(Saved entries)

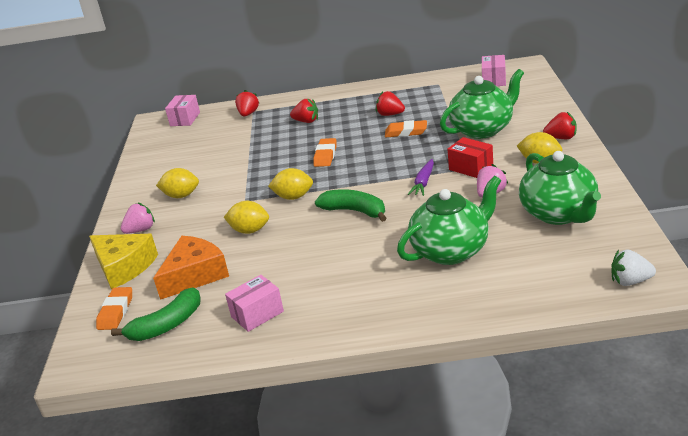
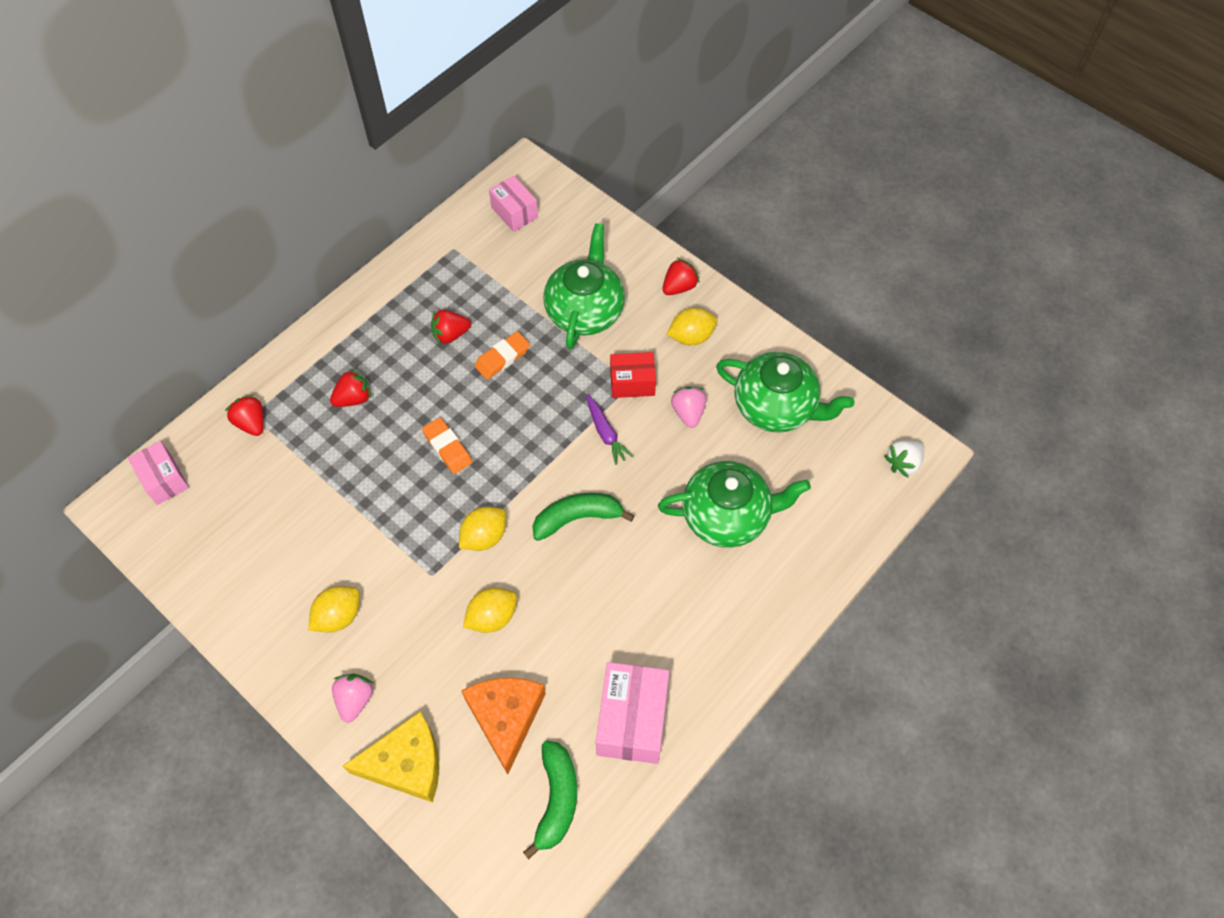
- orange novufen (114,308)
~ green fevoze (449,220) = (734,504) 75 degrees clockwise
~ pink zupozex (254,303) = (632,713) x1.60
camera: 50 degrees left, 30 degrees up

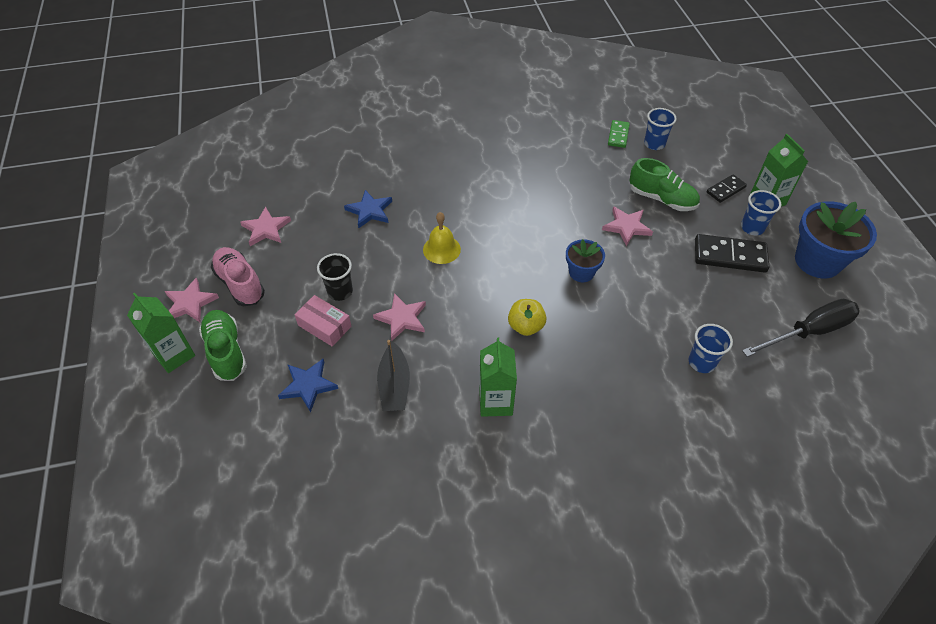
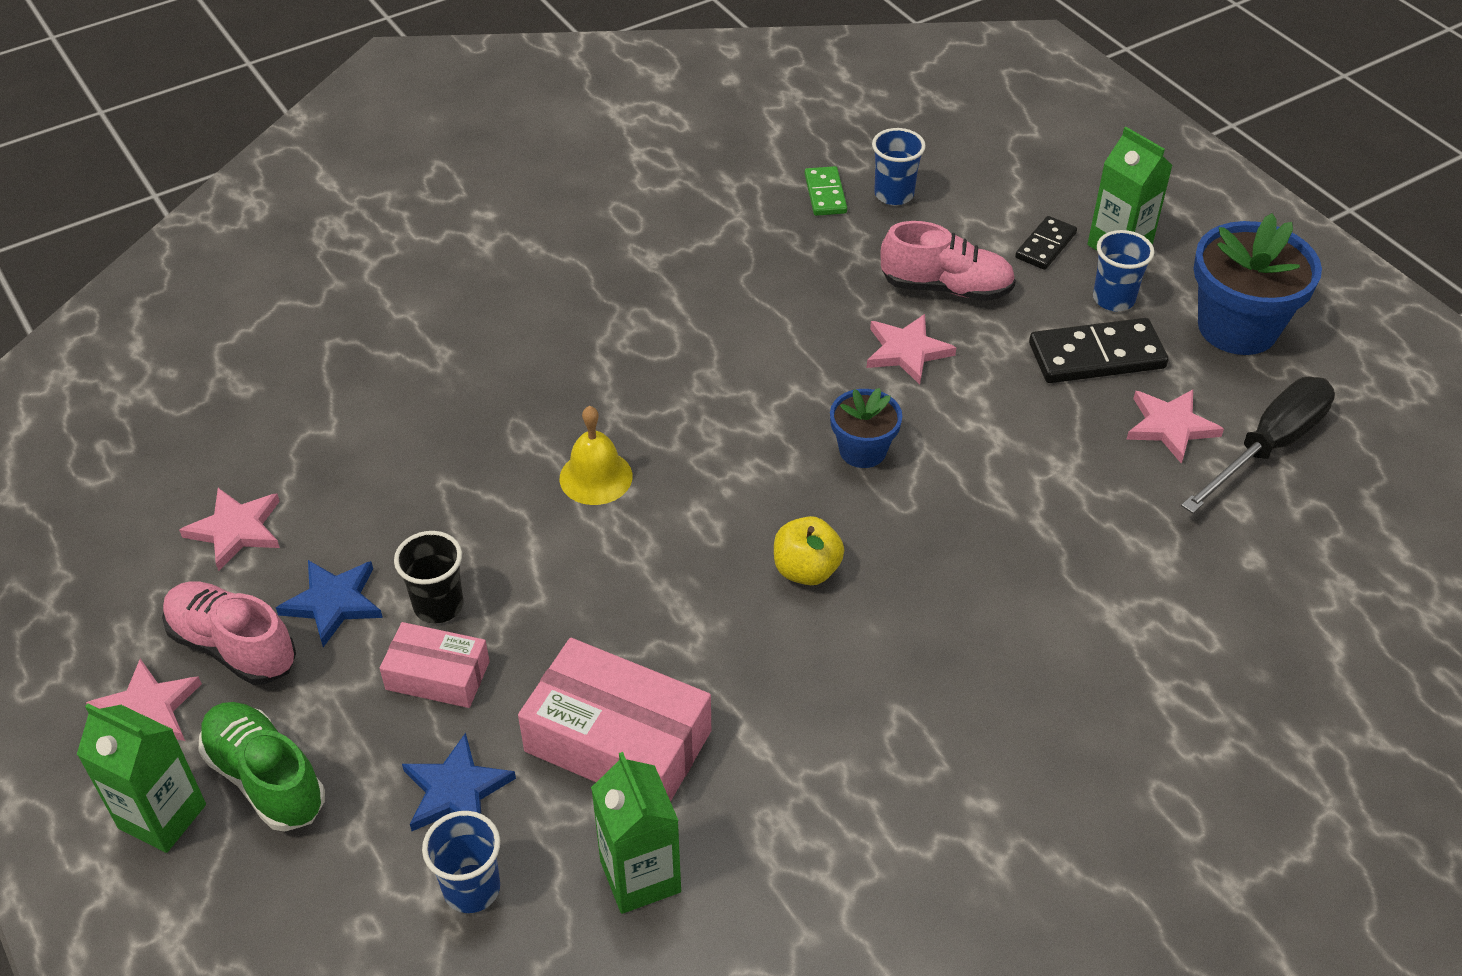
~ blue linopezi (368,209) to (329,603)
~ pink linopezi (399,317) to (1175,426)
~ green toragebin (498,377) to (636,833)
~ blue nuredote (711,348) to (461,862)
~ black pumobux (393,375) to pink zupozex (614,720)
~ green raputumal (664,184) to pink raputumal (948,261)
camera: 20 degrees left, 5 degrees down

> [EXERCISE DESCRIPTION]:
Pictures must be left out. Repeat exactly the lines from the one containing "camera: 50 degrees left, 30 degrees up" through the final line of the data.

> [YOUR RESPONSE]:
camera: 50 degrees left, 30 degrees up

~ blue linopezi (368,209) to (329,603)
~ pink linopezi (399,317) to (1175,426)
~ green toragebin (498,377) to (636,833)
~ blue nuredote (711,348) to (461,862)
~ black pumobux (393,375) to pink zupozex (614,720)
~ green raputumal (664,184) to pink raputumal (948,261)
camera: 20 degrees left, 5 degrees down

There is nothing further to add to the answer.